═════ SOURCE INFORMATION ═════
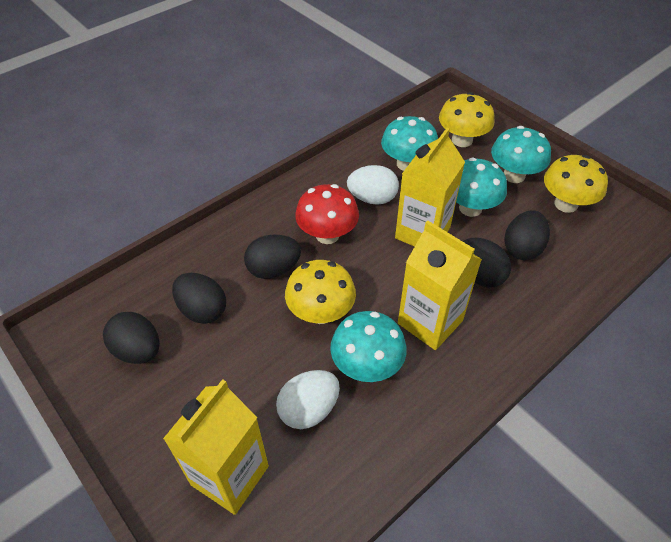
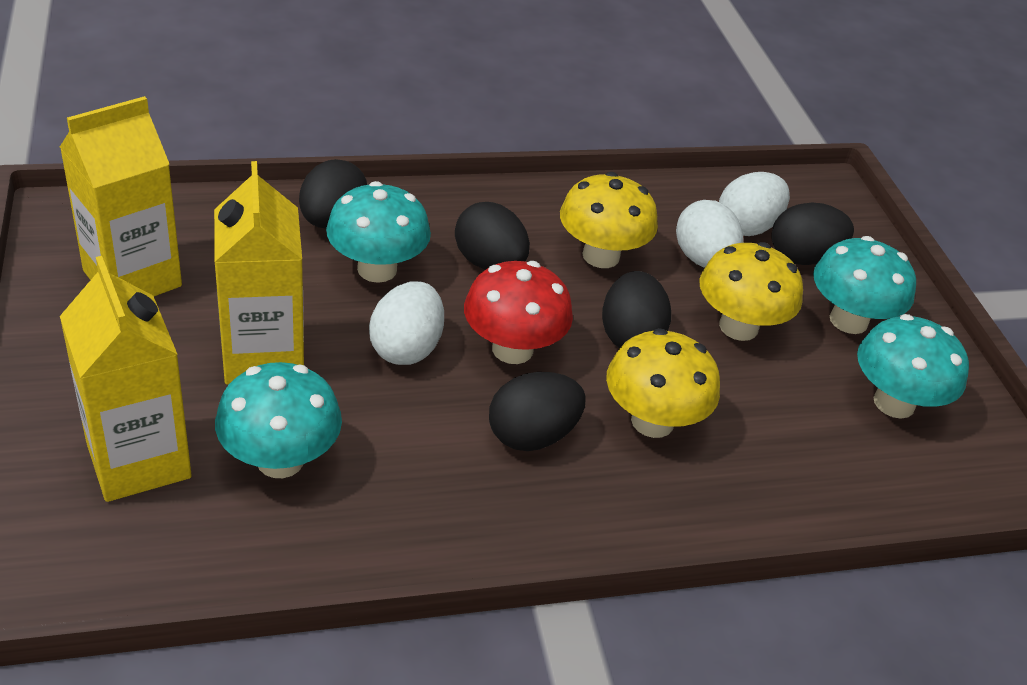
white egg: 2 -> 3

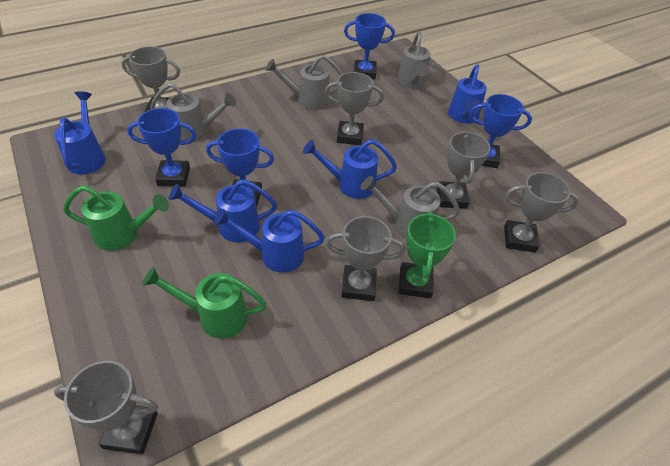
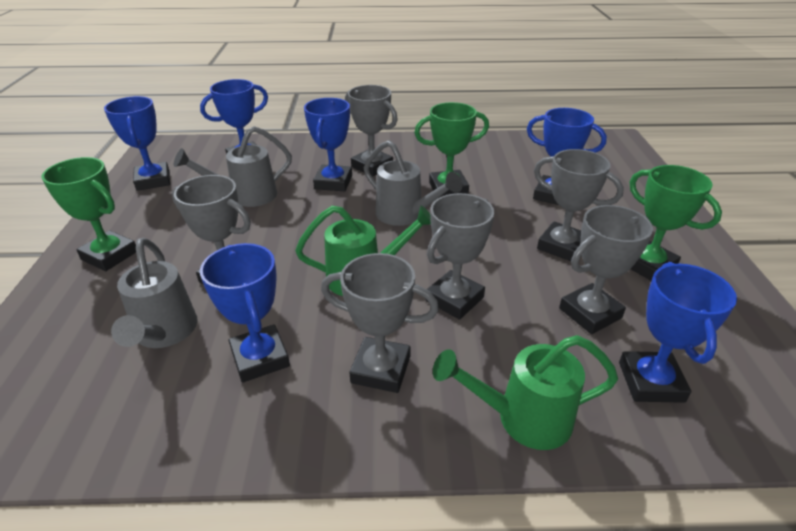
blue trophy: 4 -> 6
blue watering can: 5 -> 0
green trophy: 1 -> 3
grey watering can: 4 -> 3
═════
Give back every record above word for word; the pictures have no place in it.

#### ANSWER AREA:
white egg: 2 -> 3

blue trophy: 4 -> 6
blue watering can: 5 -> 0
green trophy: 1 -> 3
grey watering can: 4 -> 3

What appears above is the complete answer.